** Opening RECORD SET block **

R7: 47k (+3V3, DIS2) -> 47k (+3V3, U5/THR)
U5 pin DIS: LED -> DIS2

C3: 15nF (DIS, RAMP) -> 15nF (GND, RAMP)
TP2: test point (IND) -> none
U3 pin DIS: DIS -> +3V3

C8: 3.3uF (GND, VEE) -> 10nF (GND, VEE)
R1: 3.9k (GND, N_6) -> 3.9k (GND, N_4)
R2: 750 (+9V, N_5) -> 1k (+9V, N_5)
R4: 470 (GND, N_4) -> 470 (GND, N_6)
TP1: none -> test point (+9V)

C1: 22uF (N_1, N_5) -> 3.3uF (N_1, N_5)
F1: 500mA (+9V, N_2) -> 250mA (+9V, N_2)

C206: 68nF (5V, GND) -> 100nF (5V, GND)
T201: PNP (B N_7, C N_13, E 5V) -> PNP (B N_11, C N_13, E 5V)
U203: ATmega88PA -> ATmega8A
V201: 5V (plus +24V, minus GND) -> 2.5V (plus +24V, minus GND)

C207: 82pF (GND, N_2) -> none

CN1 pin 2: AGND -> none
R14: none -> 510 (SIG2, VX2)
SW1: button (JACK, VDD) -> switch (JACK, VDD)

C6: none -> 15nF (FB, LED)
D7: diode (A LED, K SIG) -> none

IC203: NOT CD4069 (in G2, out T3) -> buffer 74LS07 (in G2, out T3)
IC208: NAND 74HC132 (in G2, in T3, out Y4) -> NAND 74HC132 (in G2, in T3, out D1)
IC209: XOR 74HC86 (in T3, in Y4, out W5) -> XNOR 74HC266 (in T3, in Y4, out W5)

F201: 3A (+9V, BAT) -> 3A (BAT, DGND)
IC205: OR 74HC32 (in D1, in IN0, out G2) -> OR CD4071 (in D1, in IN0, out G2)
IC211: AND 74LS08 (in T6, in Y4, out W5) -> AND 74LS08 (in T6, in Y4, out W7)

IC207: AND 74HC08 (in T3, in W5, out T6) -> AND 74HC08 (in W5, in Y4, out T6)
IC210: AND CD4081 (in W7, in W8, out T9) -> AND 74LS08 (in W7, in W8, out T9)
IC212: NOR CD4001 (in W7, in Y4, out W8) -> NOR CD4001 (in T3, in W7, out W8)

** Closing RECORD SET block **

REQUIRED WORK
The whole of the material above should be written out again, exactly.

RESULT OF THIS TASK
R7: 47k (+3V3, DIS2) -> 47k (+3V3, U5/THR)
U5 pin DIS: LED -> DIS2

C3: 15nF (DIS, RAMP) -> 15nF (GND, RAMP)
TP2: test point (IND) -> none
U3 pin DIS: DIS -> +3V3

C8: 3.3uF (GND, VEE) -> 10nF (GND, VEE)
R1: 3.9k (GND, N_6) -> 3.9k (GND, N_4)
R2: 750 (+9V, N_5) -> 1k (+9V, N_5)
R4: 470 (GND, N_4) -> 470 (GND, N_6)
TP1: none -> test point (+9V)

C1: 22uF (N_1, N_5) -> 3.3uF (N_1, N_5)
F1: 500mA (+9V, N_2) -> 250mA (+9V, N_2)

C206: 68nF (5V, GND) -> 100nF (5V, GND)
T201: PNP (B N_7, C N_13, E 5V) -> PNP (B N_11, C N_13, E 5V)
U203: ATmega88PA -> ATmega8A
V201: 5V (plus +24V, minus GND) -> 2.5V (plus +24V, minus GND)

C207: 82pF (GND, N_2) -> none

CN1 pin 2: AGND -> none
R14: none -> 510 (SIG2, VX2)
SW1: button (JACK, VDD) -> switch (JACK, VDD)

C6: none -> 15nF (FB, LED)
D7: diode (A LED, K SIG) -> none

IC203: NOT CD4069 (in G2, out T3) -> buffer 74LS07 (in G2, out T3)
IC208: NAND 74HC132 (in G2, in T3, out Y4) -> NAND 74HC132 (in G2, in T3, out D1)
IC209: XOR 74HC86 (in T3, in Y4, out W5) -> XNOR 74HC266 (in T3, in Y4, out W5)

F201: 3A (+9V, BAT) -> 3A (BAT, DGND)
IC205: OR 74HC32 (in D1, in IN0, out G2) -> OR CD4071 (in D1, in IN0, out G2)
IC211: AND 74LS08 (in T6, in Y4, out W5) -> AND 74LS08 (in T6, in Y4, out W7)

IC207: AND 74HC08 (in T3, in W5, out T6) -> AND 74HC08 (in W5, in Y4, out T6)
IC210: AND CD4081 (in W7, in W8, out T9) -> AND 74LS08 (in W7, in W8, out T9)
IC212: NOR CD4001 (in W7, in Y4, out W8) -> NOR CD4001 (in T3, in W7, out W8)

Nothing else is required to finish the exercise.